WHAT NEEDS TO BE DONE
Quote exactly the lines from the one with "U1 pin PB0: W4 -> W5" to the end of the data, both included; omit the pictures.

Records from a data collection
━━━━━━━━━━━━━━━━━━━━
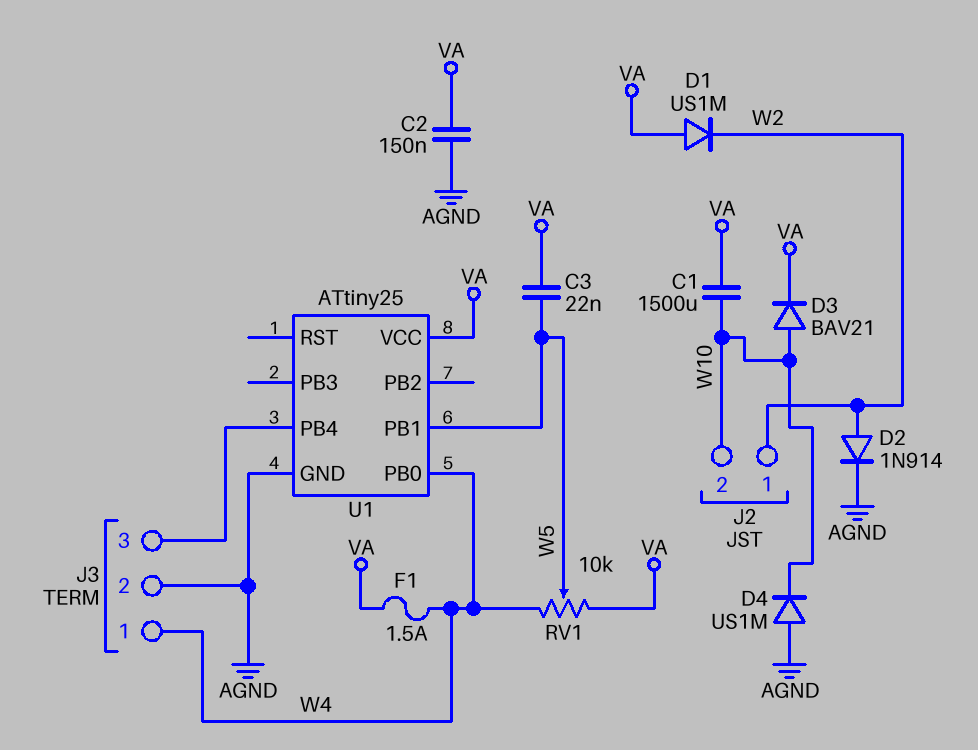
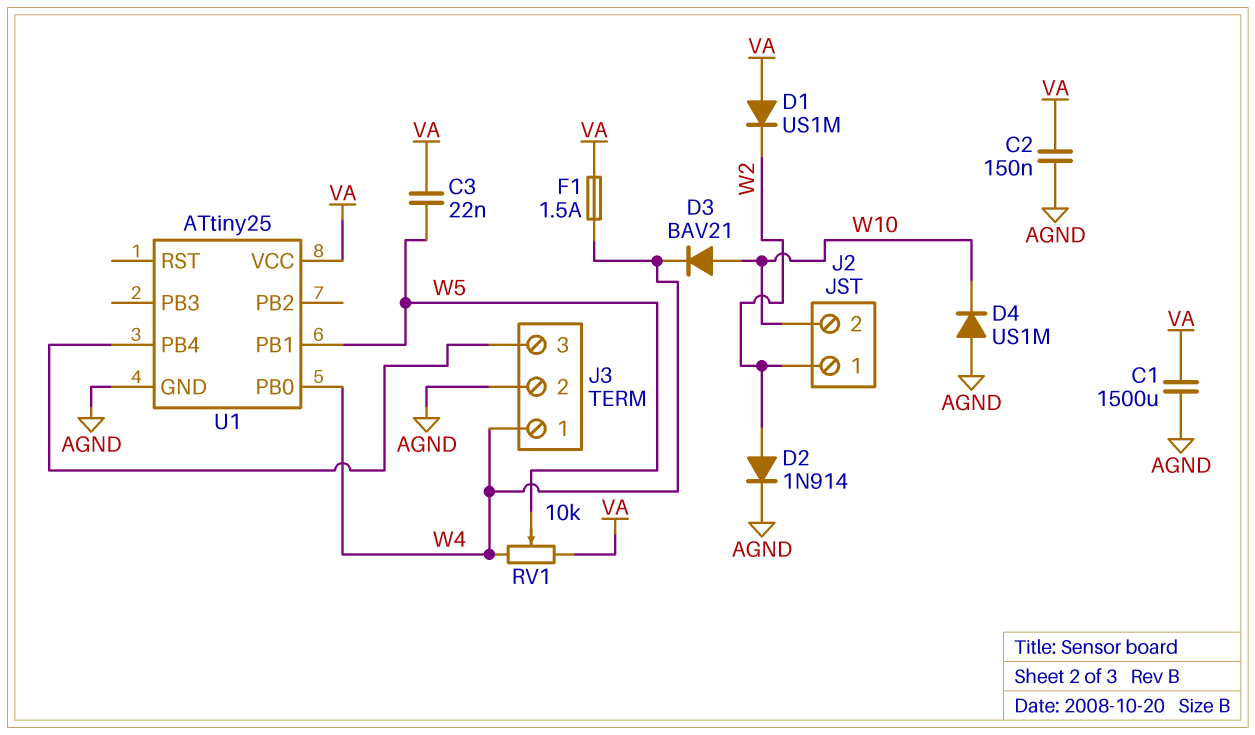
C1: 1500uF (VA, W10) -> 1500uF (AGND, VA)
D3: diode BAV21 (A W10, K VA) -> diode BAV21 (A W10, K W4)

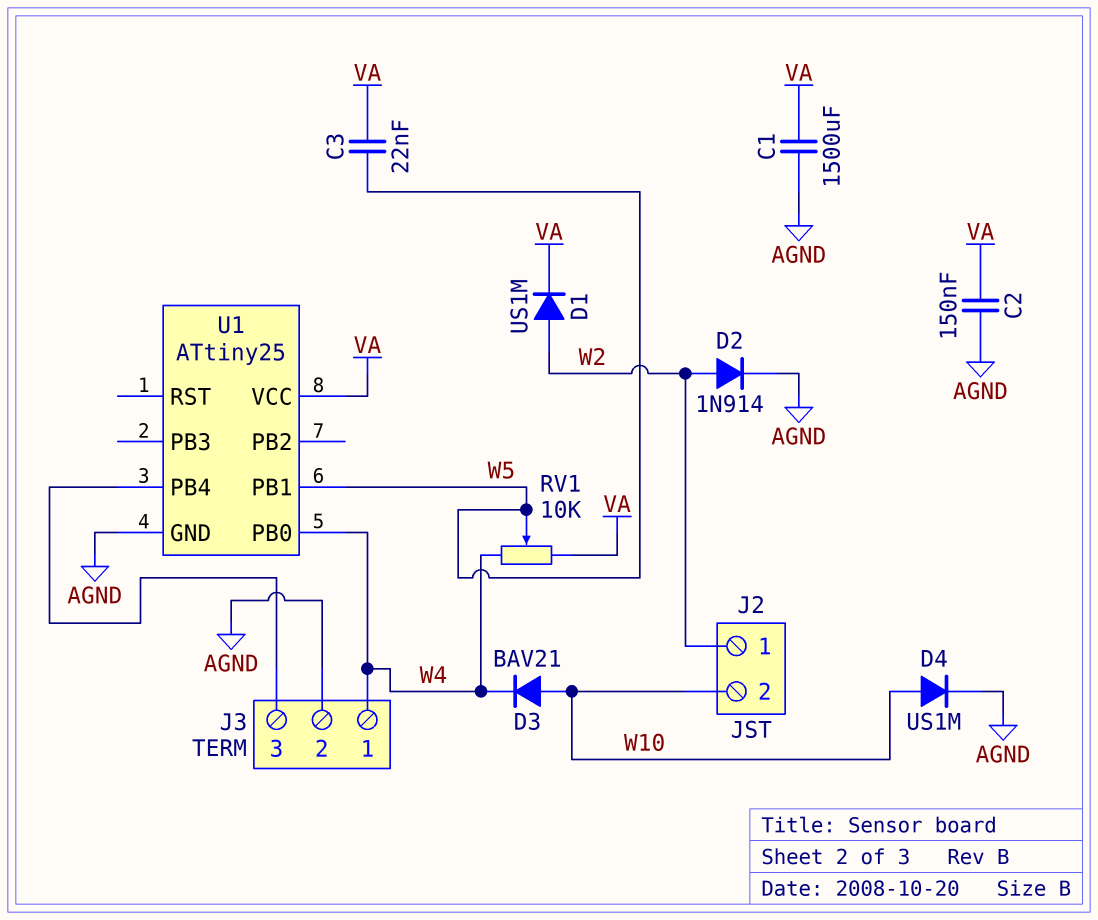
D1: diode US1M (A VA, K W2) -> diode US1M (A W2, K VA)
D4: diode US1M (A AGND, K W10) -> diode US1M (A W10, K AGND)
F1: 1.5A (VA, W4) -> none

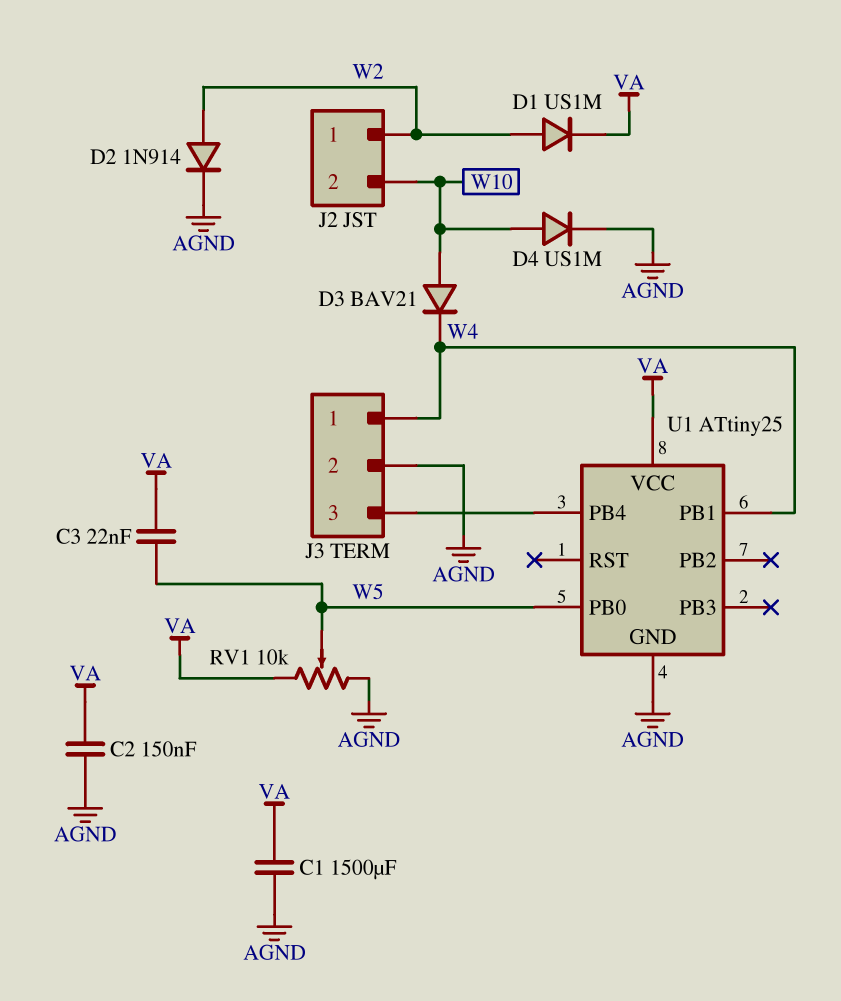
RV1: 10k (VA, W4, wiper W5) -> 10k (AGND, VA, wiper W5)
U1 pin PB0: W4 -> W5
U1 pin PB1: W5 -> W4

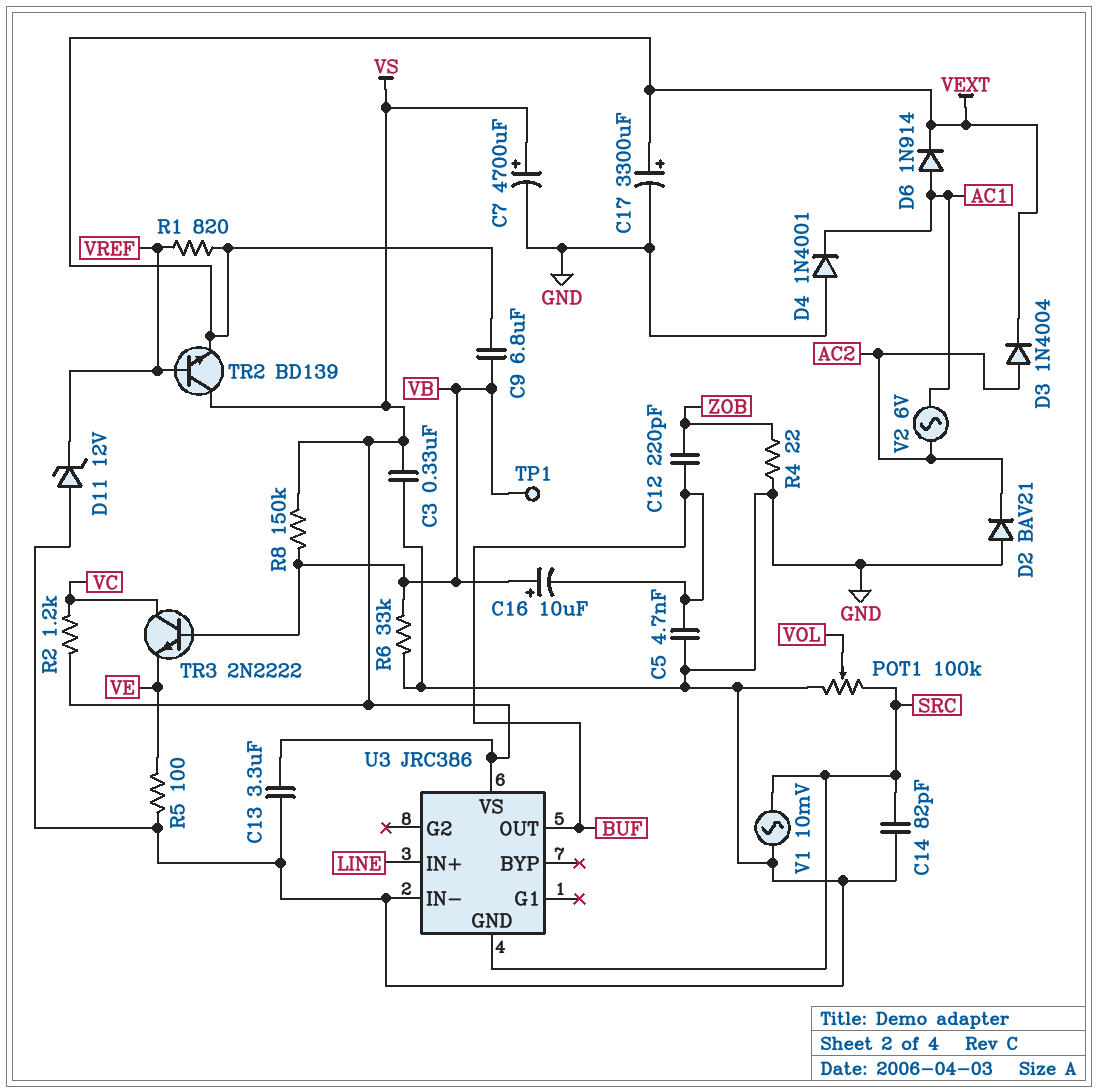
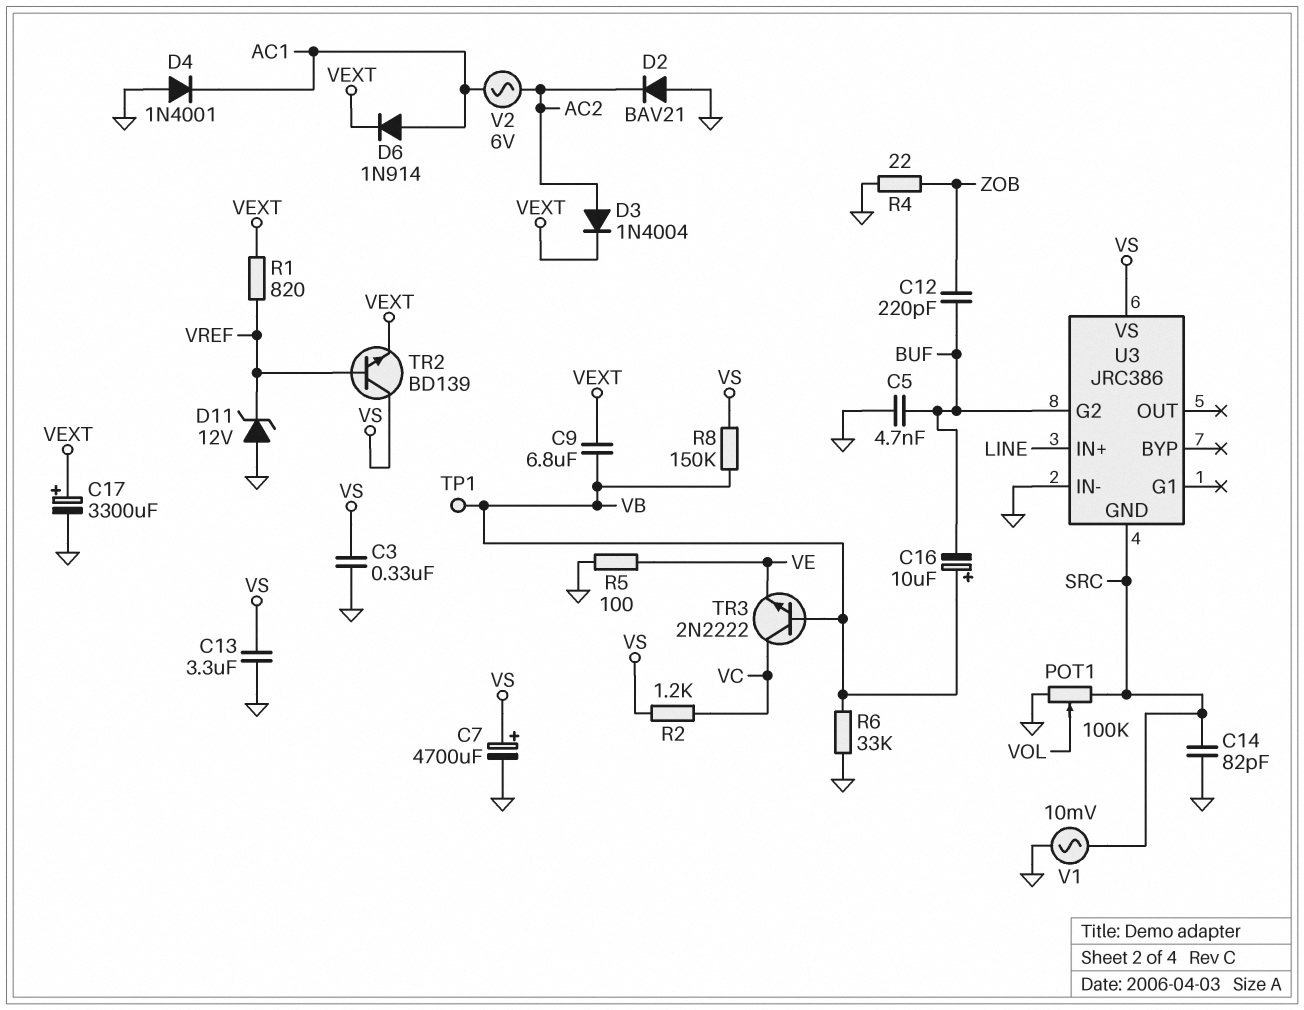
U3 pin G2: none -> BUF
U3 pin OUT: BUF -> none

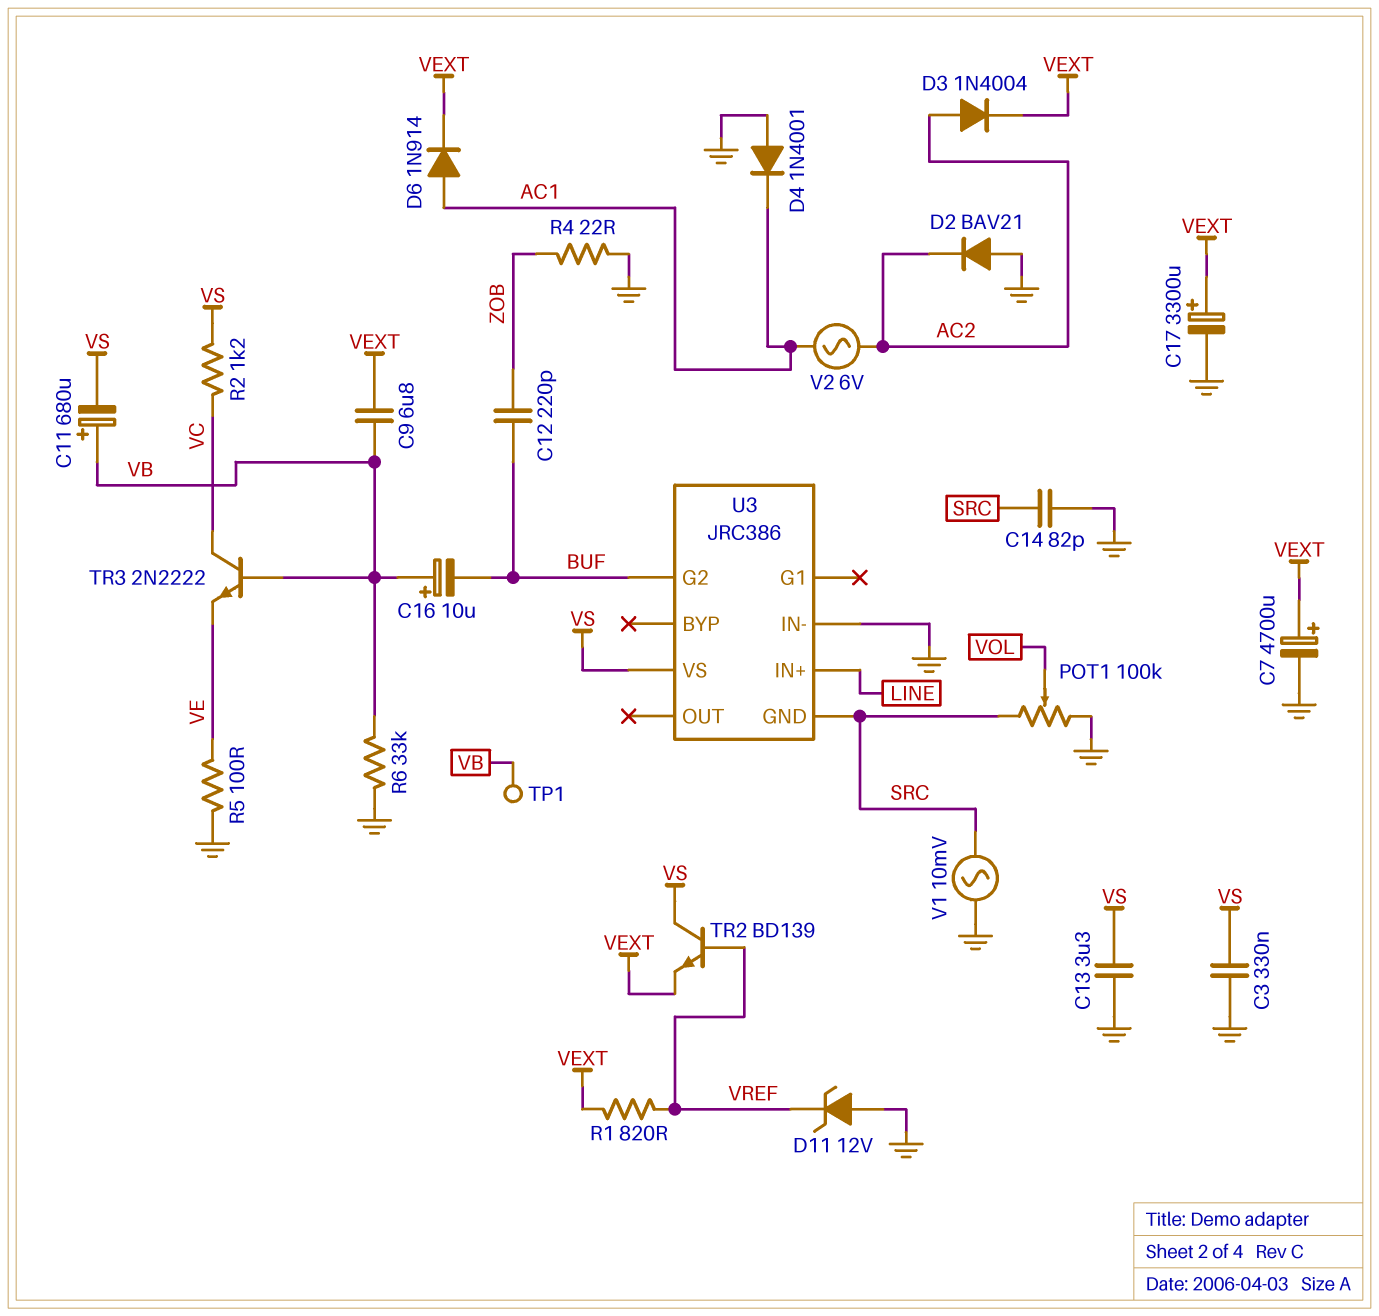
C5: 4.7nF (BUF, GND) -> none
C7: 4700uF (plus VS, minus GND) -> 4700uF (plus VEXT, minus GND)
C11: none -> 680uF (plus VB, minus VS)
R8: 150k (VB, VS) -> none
━━━━━━━━━━━━━━━━━━━━
FINAL ANSWER
U1 pin PB0: W4 -> W5
U1 pin PB1: W5 -> W4

U3 pin G2: none -> BUF
U3 pin OUT: BUF -> none

C5: 4.7nF (BUF, GND) -> none
C7: 4700uF (plus VS, minus GND) -> 4700uF (plus VEXT, minus GND)
C11: none -> 680uF (plus VB, minus VS)
R8: 150k (VB, VS) -> none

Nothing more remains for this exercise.